====== Dataset content

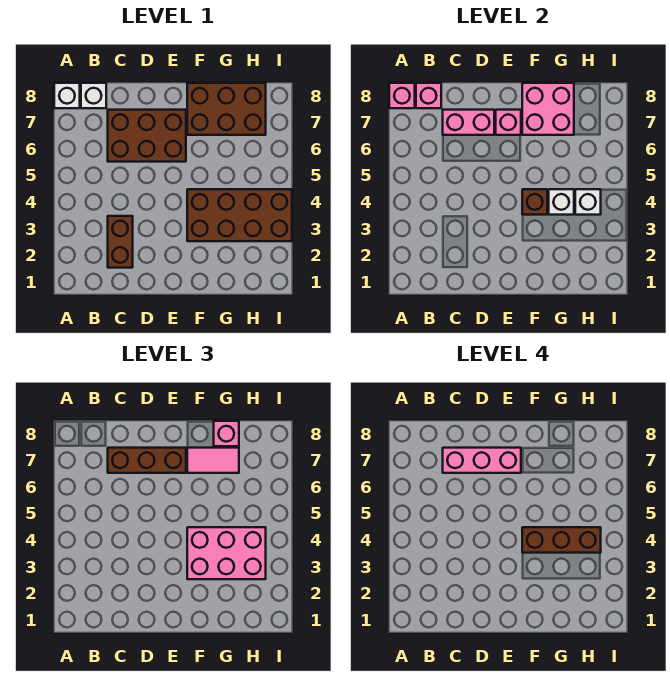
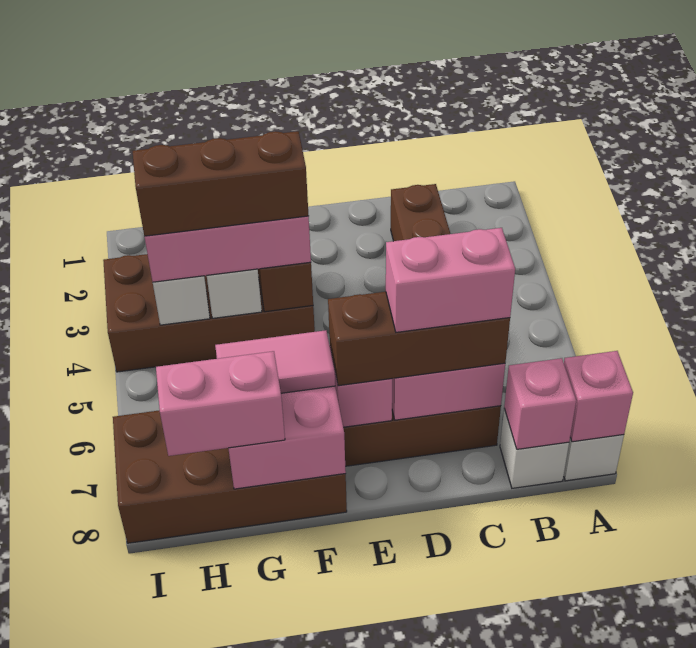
pink 1x3 brick [443,448,521,473] -> pink 1x2 brick [386,228,515,332]
brown 2x3 brick [187,83,266,135] -> brown 2x4 brick [113,410,347,543]
pink 1x1 brick [214,421,239,446] -> pink 1x2 brick [156,351,285,456]

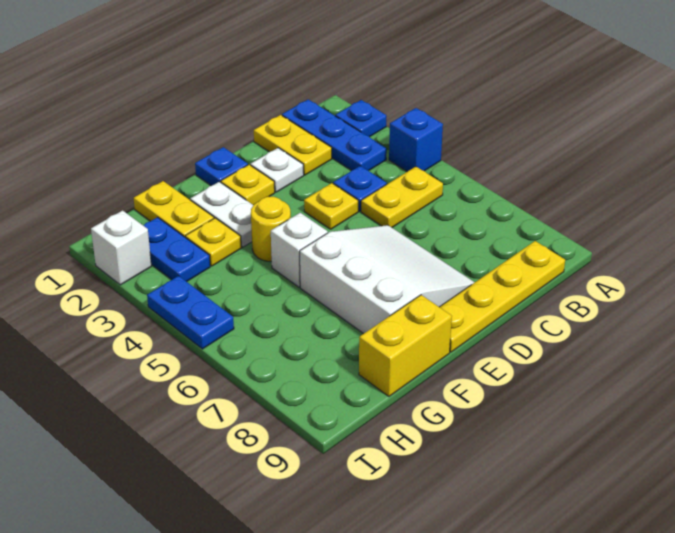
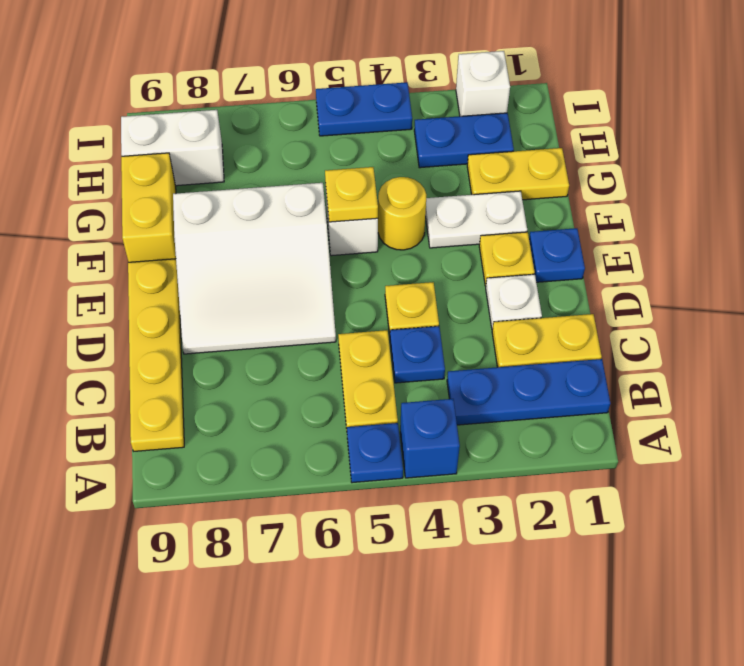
blue 1x1 plate [335,100,386,137] -> blue 1x1 plate moved to [347,423,403,483]
yellow 1x1 plate [185,218,241,266] -> yellow 1x1 plate moved to [325,167,378,222]
none -> white 1x2 brick [121,110,224,186]

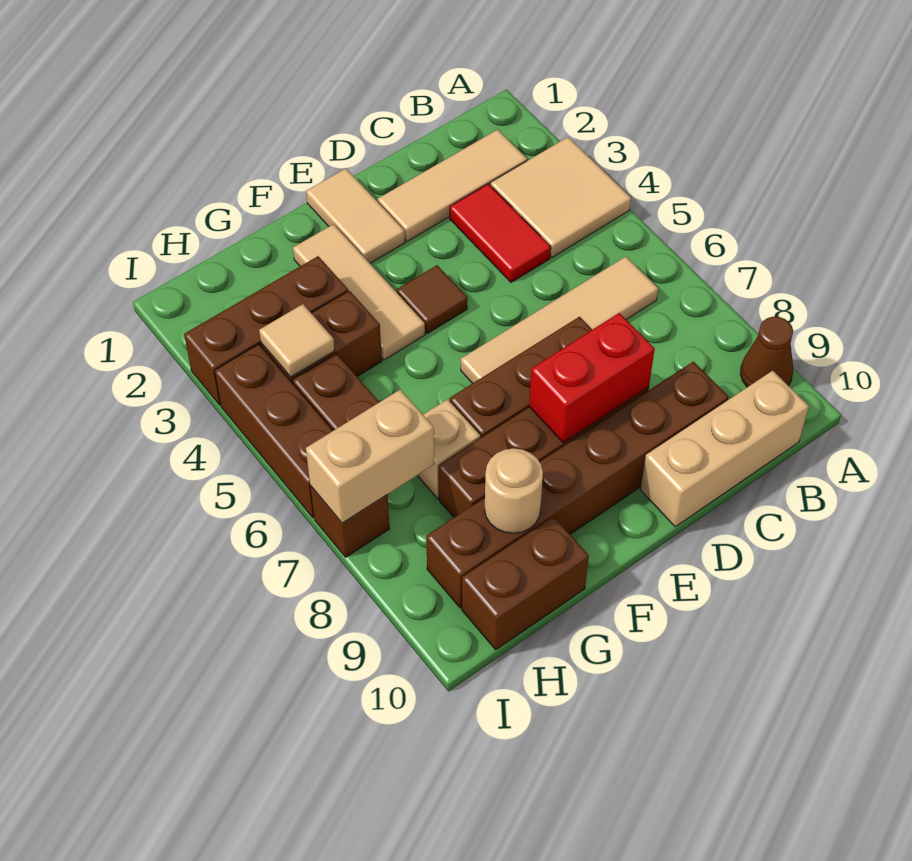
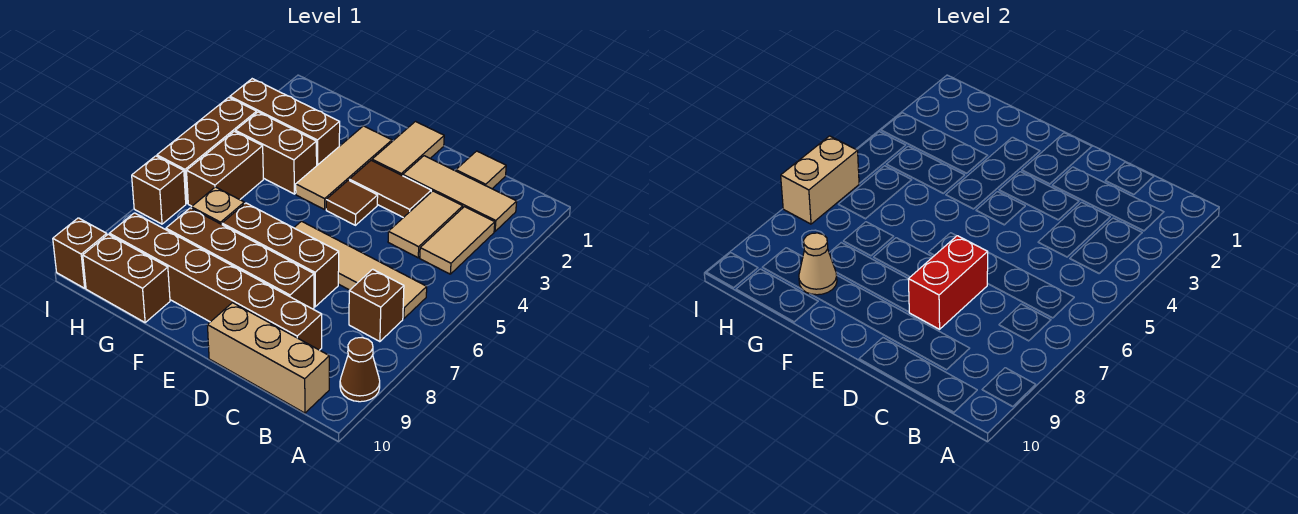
tan 2x2 tile [490,137,631,257] -> tan 1x2 tile [420,207,495,274]
none -> brown 1x1 brick [349,269,404,342]
red 1x2 tile [450,184,551,282] -> tan 1x2 tile [388,191,463,258]
none -> brown 1x2 tile [349,160,431,218]
red 1x2 brick [529,313,655,443] -> red 1x2 brick turned to [908,236,988,329]
tan 1x1 round brick [485,448,543,533] -> tan 1x1 cone [799,233,837,295]
tan 1x1 tile [259,304,335,377] -> tan 1x1 tile moved to [456,151,506,189]
tan 1x2 brick [306,390,434,523] -> tan 1x2 brick turned to [781,136,859,224]
none -> brown 1x1 brick [53,218,107,288]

============

■ Directions
Everything from the line with "tan 1x1 round" through the end of the listing, both ends included, needs to be transcribed exactly, with no other lines.

■ Task output
tan 1x1 round brick [485,448,543,533] -> tan 1x1 cone [799,233,837,295]
tan 1x1 tile [259,304,335,377] -> tan 1x1 tile moved to [456,151,506,189]
tan 1x2 brick [306,390,434,523] -> tan 1x2 brick turned to [781,136,859,224]
none -> brown 1x1 brick [53,218,107,288]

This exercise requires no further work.